What you have to do:
Print out each entry without alteration, and keep the pictures out.

(Source records)
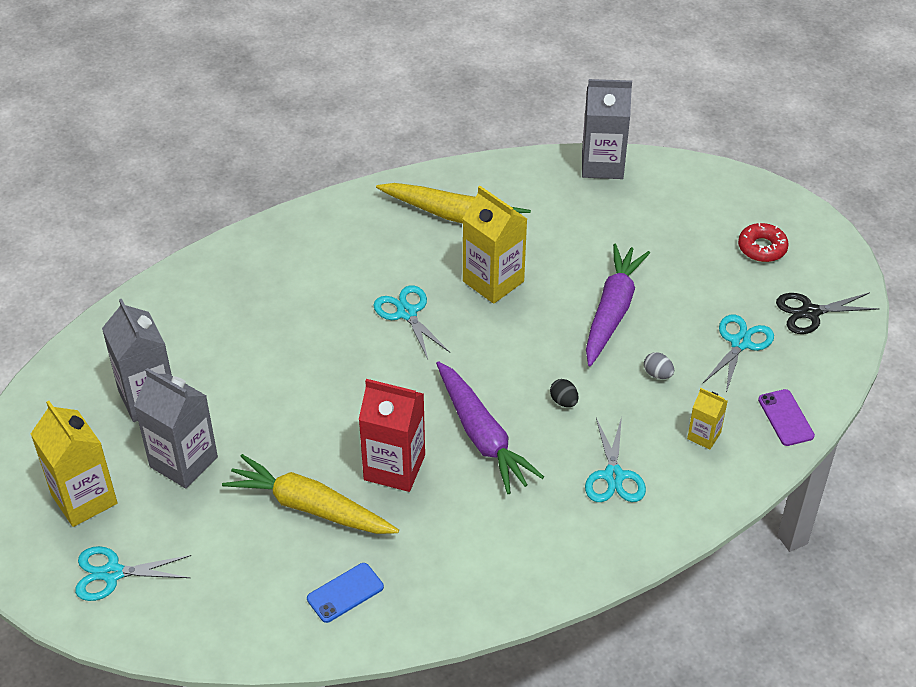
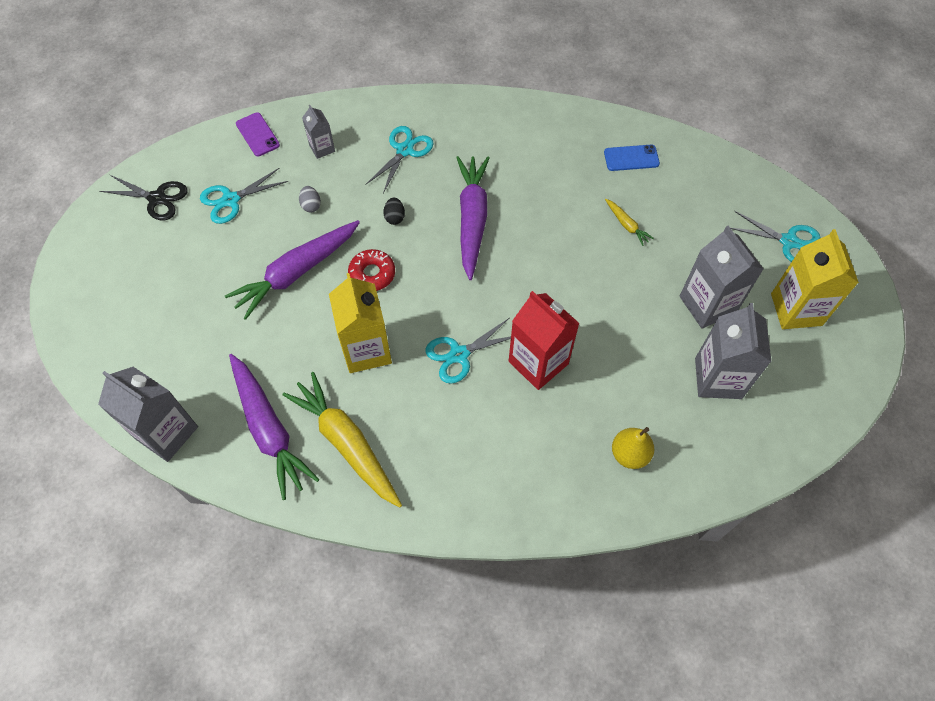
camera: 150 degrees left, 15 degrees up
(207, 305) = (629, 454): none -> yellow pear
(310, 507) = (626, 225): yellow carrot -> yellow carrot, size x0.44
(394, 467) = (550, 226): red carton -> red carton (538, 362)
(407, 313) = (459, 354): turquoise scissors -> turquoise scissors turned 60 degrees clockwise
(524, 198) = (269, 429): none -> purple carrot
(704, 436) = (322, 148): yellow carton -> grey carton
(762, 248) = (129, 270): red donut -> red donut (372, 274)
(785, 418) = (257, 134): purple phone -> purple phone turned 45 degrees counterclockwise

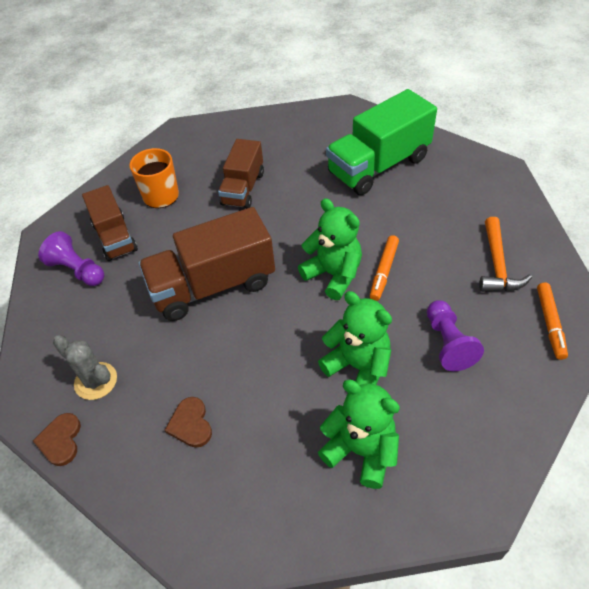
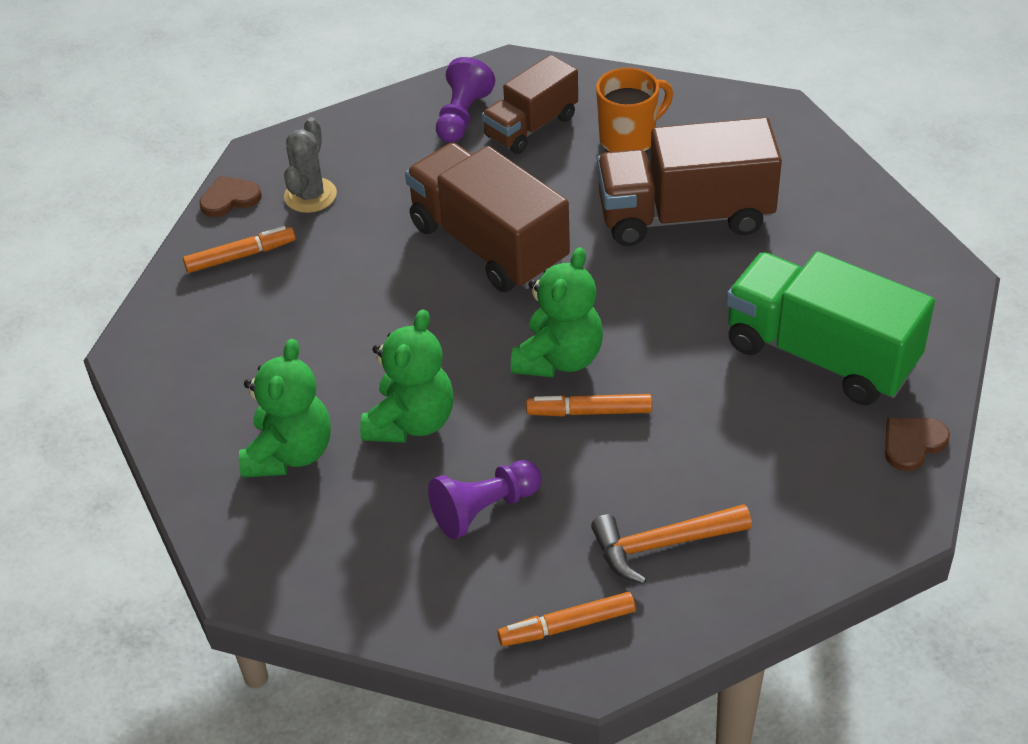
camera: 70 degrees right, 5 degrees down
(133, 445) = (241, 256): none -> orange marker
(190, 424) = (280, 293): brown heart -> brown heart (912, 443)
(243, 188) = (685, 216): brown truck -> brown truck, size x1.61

Your solution:
camera: 150 degrees left, 15 degrees up
(207, 305) = (629, 454): none -> yellow pear
(310, 507) = (626, 225): yellow carrot -> yellow carrot, size x0.44
(394, 467) = (550, 226): red carton -> red carton (538, 362)
(407, 313) = (459, 354): turquoise scissors -> turquoise scissors turned 60 degrees clockwise
(524, 198) = (269, 429): none -> purple carrot
(704, 436) = (322, 148): yellow carton -> grey carton
(762, 248) = (129, 270): red donut -> red donut (372, 274)
(785, 418) = (257, 134): purple phone -> purple phone turned 45 degrees counterclockwise

camera: 70 degrees right, 5 degrees down
(133, 445) = (241, 256): none -> orange marker
(190, 424) = (280, 293): brown heart -> brown heart (912, 443)
(243, 188) = (685, 216): brown truck -> brown truck, size x1.61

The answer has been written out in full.